> The task: Taking the line with "grey brick J8 level" as the first and the line with "grey brick J8:J11" as the last, set down exactly every line in that range from the entries below, and no more.

Source records:
----

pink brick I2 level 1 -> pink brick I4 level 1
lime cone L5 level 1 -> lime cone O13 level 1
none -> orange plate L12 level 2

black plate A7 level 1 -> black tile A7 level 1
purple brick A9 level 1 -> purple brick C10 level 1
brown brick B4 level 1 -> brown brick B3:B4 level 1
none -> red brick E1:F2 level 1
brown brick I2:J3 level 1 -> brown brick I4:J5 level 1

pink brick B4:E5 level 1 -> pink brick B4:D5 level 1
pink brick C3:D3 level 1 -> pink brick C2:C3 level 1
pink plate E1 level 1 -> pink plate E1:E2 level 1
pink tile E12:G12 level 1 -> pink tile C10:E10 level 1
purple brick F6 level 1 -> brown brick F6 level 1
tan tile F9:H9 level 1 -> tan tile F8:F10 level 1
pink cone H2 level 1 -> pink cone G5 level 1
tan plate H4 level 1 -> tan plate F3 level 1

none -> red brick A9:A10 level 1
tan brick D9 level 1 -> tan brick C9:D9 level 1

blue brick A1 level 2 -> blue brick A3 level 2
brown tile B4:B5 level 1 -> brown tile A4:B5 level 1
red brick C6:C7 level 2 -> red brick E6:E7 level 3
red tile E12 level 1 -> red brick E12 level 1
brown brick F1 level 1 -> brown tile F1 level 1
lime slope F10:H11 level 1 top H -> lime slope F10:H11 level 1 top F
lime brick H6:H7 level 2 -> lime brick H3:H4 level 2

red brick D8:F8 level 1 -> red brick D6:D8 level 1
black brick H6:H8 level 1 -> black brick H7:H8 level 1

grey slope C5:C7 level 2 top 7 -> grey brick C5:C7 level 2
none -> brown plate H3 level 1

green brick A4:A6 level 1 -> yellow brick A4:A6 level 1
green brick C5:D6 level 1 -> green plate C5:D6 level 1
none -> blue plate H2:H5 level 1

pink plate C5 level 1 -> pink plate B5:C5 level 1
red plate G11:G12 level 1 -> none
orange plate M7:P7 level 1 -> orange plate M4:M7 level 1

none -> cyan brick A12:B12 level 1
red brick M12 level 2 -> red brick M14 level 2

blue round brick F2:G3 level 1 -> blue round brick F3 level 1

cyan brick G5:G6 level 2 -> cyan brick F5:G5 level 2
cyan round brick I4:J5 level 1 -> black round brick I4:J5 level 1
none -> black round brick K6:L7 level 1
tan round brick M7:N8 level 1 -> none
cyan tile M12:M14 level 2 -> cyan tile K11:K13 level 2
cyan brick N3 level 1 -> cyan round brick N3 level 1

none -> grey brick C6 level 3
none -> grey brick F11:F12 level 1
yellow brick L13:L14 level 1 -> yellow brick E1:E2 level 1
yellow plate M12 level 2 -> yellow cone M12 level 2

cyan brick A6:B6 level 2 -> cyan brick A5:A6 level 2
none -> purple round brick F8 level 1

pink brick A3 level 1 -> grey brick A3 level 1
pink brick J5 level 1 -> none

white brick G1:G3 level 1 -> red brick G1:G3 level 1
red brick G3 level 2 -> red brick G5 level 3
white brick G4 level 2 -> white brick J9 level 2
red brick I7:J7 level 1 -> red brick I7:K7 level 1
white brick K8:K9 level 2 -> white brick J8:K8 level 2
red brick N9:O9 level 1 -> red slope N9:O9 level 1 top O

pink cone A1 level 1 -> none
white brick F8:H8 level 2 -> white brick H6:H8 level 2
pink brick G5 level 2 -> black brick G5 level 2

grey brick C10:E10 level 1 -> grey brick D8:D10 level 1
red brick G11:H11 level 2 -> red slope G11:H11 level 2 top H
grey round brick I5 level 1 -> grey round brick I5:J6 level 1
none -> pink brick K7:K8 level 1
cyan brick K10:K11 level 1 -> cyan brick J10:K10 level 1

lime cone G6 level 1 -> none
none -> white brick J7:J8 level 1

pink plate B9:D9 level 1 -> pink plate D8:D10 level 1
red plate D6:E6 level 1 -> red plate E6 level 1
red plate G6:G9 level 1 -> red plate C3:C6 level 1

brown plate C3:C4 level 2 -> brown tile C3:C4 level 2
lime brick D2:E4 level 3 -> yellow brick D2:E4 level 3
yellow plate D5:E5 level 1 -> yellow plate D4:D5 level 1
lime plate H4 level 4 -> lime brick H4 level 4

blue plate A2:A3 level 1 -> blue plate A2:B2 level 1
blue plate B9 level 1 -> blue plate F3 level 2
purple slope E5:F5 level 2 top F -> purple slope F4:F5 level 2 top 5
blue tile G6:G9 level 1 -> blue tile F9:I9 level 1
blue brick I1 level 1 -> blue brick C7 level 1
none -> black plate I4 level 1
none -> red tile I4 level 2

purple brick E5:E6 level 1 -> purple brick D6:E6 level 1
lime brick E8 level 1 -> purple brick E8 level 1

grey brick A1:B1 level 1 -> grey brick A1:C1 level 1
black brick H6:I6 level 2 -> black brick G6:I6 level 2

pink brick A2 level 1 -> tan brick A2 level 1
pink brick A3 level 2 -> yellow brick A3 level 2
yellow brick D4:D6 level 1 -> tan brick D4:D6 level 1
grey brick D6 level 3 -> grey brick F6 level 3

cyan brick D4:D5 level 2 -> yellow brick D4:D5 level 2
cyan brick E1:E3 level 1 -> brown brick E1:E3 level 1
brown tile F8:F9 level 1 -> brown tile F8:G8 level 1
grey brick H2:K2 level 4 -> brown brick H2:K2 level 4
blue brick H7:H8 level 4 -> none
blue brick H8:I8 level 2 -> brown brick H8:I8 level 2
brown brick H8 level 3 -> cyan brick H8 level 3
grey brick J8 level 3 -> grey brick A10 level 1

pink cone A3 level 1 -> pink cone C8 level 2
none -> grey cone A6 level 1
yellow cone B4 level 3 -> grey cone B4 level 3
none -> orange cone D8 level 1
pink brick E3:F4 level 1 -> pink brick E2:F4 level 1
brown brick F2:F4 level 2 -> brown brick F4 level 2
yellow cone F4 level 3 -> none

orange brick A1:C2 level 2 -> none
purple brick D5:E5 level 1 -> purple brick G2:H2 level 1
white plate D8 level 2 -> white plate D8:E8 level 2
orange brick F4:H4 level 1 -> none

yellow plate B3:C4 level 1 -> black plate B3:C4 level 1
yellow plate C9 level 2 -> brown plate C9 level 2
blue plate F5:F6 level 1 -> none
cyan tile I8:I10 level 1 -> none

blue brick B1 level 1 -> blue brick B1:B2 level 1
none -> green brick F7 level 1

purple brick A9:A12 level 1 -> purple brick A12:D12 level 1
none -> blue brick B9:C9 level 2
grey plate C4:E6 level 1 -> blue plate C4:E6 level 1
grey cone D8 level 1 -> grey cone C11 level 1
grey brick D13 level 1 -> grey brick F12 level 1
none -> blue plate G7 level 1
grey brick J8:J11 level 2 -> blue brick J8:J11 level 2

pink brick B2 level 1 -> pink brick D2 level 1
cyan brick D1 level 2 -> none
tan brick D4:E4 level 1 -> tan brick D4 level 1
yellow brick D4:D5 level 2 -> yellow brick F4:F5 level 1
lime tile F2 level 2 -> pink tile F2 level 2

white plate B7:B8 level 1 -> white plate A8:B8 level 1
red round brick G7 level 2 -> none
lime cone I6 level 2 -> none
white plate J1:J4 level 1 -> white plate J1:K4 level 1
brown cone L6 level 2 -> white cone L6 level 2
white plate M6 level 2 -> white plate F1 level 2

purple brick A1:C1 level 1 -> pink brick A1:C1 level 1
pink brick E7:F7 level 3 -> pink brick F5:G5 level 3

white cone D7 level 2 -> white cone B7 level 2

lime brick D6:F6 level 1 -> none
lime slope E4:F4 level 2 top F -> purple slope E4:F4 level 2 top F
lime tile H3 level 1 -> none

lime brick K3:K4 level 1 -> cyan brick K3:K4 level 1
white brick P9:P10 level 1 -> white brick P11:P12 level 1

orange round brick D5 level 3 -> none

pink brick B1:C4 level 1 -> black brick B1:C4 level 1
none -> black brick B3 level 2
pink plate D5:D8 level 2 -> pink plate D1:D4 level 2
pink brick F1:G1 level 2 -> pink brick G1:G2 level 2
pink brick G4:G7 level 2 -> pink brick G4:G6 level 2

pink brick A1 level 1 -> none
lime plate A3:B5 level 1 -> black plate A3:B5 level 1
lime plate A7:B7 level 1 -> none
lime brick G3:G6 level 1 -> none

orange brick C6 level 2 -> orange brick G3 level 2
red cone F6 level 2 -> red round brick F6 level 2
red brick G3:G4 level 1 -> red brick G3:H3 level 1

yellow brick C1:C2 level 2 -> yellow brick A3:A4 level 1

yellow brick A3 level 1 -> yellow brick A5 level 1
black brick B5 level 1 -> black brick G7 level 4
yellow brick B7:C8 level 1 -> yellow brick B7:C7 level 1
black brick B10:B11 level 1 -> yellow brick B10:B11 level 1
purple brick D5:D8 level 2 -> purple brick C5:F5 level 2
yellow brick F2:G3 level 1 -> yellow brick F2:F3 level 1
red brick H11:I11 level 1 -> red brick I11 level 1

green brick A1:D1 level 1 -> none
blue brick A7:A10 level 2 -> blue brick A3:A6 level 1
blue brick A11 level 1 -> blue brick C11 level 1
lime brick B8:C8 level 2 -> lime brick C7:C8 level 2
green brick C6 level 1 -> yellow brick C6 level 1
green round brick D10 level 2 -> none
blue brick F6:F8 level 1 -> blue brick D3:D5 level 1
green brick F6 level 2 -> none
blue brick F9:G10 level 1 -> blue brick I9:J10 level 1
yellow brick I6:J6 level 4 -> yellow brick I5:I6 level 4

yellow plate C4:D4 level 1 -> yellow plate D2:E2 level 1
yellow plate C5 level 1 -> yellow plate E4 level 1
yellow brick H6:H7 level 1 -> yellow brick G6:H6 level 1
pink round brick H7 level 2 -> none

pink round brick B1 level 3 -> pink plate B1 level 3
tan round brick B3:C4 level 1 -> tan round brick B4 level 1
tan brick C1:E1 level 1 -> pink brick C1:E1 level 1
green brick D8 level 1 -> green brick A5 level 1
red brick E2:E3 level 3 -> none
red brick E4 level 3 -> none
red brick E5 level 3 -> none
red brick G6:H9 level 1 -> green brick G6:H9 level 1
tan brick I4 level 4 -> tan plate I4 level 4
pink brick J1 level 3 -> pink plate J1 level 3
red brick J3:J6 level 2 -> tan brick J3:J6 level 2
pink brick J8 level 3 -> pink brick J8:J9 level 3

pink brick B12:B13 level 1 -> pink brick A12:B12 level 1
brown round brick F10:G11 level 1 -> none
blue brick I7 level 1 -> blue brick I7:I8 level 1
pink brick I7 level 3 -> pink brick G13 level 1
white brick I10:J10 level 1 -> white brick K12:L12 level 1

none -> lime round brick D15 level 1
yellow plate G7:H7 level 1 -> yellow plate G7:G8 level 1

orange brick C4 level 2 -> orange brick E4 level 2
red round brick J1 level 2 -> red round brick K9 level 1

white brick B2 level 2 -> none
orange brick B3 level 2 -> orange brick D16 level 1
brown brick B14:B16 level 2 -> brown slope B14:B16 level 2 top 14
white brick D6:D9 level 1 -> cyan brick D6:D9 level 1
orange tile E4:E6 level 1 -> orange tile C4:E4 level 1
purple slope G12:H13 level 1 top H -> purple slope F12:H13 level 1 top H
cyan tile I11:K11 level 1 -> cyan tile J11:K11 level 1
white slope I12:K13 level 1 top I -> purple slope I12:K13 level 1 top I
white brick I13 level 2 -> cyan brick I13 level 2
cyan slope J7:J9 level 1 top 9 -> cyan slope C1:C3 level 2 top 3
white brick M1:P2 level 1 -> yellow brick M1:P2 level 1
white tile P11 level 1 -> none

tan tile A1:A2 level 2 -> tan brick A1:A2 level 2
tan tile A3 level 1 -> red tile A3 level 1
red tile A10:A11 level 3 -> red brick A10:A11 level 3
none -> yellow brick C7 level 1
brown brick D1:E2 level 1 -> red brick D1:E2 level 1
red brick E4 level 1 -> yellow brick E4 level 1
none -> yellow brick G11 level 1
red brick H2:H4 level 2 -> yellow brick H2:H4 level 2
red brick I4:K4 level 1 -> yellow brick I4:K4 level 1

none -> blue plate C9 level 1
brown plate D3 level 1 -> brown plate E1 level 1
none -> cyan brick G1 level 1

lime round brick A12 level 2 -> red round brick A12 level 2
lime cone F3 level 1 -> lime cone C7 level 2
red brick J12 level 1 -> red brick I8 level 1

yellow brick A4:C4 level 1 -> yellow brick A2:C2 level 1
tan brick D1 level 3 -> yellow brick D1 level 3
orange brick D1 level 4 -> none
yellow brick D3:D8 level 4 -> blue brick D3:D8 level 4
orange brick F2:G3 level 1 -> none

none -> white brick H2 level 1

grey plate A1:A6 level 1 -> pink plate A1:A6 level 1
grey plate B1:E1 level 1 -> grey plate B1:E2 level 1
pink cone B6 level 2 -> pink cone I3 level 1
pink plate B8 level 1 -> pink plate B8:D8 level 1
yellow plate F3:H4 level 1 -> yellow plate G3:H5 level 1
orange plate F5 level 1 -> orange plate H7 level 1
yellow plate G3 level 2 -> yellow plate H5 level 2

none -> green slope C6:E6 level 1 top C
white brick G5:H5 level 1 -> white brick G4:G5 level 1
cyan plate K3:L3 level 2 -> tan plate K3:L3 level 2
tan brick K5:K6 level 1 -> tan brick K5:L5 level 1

----

> Output:
grey brick J8 level 3 -> grey brick A10 level 1

pink cone A3 level 1 -> pink cone C8 level 2
none -> grey cone A6 level 1
yellow cone B4 level 3 -> grey cone B4 level 3
none -> orange cone D8 level 1
pink brick E3:F4 level 1 -> pink brick E2:F4 level 1
brown brick F2:F4 level 2 -> brown brick F4 level 2
yellow cone F4 level 3 -> none

orange brick A1:C2 level 2 -> none
purple brick D5:E5 level 1 -> purple brick G2:H2 level 1
white plate D8 level 2 -> white plate D8:E8 level 2
orange brick F4:H4 level 1 -> none

yellow plate B3:C4 level 1 -> black plate B3:C4 level 1
yellow plate C9 level 2 -> brown plate C9 level 2
blue plate F5:F6 level 1 -> none
cyan tile I8:I10 level 1 -> none

blue brick B1 level 1 -> blue brick B1:B2 level 1
none -> green brick F7 level 1

purple brick A9:A12 level 1 -> purple brick A12:D12 level 1
none -> blue brick B9:C9 level 2
grey plate C4:E6 level 1 -> blue plate C4:E6 level 1
grey cone D8 level 1 -> grey cone C11 level 1
grey brick D13 level 1 -> grey brick F12 level 1
none -> blue plate G7 level 1
grey brick J8:J11 level 2 -> blue brick J8:J11 level 2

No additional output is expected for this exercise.